Task requirements:
Scan the records below and copy every line that contains the string "buffer".

Material provided:
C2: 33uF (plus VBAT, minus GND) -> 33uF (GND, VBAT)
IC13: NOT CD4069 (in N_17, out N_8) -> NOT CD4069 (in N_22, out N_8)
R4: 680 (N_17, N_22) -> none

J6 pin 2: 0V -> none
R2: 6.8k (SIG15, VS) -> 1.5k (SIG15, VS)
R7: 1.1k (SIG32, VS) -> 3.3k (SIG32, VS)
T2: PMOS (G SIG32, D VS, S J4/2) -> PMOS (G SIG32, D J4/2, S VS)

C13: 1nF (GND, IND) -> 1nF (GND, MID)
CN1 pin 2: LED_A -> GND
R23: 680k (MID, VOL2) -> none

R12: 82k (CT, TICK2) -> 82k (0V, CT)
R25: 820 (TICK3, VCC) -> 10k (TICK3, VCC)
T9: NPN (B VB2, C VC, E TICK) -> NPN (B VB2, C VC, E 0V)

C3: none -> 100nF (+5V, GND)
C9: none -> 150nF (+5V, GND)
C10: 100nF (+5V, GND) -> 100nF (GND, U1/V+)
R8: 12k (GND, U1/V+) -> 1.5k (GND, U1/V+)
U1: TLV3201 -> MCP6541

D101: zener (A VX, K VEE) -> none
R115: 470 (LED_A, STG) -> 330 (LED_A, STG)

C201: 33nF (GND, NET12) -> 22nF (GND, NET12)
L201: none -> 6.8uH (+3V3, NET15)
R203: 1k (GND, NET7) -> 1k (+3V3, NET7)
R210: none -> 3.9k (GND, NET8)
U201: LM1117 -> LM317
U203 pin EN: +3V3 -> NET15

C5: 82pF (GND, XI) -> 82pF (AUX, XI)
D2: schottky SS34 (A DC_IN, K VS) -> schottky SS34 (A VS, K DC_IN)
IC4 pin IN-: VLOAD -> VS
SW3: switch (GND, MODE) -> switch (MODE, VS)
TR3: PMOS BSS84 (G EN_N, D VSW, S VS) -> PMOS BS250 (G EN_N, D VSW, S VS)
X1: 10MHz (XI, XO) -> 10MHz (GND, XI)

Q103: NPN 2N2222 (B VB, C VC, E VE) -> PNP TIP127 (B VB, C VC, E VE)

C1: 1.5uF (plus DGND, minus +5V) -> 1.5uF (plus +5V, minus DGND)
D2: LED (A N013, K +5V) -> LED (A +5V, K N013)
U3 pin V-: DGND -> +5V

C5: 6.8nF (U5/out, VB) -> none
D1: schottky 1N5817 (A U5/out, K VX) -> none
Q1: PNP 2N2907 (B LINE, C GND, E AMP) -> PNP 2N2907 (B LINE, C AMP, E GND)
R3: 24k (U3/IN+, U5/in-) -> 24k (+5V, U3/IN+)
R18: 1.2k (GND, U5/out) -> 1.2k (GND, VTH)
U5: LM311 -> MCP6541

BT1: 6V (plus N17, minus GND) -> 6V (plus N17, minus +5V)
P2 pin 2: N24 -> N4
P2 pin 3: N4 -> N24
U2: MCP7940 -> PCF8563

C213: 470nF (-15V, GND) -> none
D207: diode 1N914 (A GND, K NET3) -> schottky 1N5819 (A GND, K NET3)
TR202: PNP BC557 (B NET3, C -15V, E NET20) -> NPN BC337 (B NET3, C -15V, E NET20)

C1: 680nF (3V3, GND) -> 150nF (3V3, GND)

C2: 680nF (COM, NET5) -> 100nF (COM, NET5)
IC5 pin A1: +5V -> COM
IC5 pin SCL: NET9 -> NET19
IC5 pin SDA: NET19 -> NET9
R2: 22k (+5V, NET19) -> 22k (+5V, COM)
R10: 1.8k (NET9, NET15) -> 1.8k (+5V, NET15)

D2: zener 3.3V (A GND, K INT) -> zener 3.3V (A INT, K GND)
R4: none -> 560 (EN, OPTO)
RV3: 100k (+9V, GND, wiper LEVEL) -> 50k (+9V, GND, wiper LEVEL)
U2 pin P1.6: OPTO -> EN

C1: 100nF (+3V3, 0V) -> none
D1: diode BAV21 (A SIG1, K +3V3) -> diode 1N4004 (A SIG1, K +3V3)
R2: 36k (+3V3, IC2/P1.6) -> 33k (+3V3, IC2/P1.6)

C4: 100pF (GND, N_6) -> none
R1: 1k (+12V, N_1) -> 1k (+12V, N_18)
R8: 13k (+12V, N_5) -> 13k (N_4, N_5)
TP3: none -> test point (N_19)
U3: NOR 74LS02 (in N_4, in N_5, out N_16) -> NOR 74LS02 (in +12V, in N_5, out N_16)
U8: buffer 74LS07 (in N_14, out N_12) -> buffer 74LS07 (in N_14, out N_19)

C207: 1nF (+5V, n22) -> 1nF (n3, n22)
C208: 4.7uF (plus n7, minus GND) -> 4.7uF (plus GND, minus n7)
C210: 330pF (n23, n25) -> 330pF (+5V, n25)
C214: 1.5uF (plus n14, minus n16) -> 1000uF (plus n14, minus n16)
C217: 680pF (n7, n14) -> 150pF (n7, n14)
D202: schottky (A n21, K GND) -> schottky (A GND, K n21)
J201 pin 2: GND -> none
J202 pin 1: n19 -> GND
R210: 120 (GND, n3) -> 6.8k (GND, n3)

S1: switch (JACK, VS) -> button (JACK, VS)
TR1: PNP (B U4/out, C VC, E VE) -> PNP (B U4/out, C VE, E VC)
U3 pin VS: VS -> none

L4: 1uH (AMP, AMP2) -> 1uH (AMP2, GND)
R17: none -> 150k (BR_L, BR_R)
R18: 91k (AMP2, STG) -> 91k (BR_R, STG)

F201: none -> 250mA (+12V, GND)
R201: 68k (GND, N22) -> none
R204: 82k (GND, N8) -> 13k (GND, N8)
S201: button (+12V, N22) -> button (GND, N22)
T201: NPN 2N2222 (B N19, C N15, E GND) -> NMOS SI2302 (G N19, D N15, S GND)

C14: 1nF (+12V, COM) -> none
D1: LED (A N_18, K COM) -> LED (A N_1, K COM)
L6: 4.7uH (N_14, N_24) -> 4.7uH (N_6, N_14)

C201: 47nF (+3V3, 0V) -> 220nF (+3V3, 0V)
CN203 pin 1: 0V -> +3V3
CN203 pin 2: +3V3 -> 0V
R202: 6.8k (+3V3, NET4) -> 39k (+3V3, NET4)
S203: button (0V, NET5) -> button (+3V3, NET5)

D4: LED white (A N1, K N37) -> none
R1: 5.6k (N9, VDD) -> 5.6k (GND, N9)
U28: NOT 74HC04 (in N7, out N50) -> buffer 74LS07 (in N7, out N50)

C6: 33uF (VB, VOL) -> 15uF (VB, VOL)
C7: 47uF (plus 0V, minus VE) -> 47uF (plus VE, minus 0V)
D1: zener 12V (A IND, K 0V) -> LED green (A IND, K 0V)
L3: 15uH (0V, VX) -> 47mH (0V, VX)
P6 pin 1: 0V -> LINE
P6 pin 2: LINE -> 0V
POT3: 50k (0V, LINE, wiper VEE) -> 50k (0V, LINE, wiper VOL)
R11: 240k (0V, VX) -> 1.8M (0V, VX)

Result of this task:
U8: buffer 74LS07 (in N_14, out N_12) -> buffer 74LS07 (in N_14, out N_19)
U28: NOT 74HC04 (in N7, out N50) -> buffer 74LS07 (in N7, out N50)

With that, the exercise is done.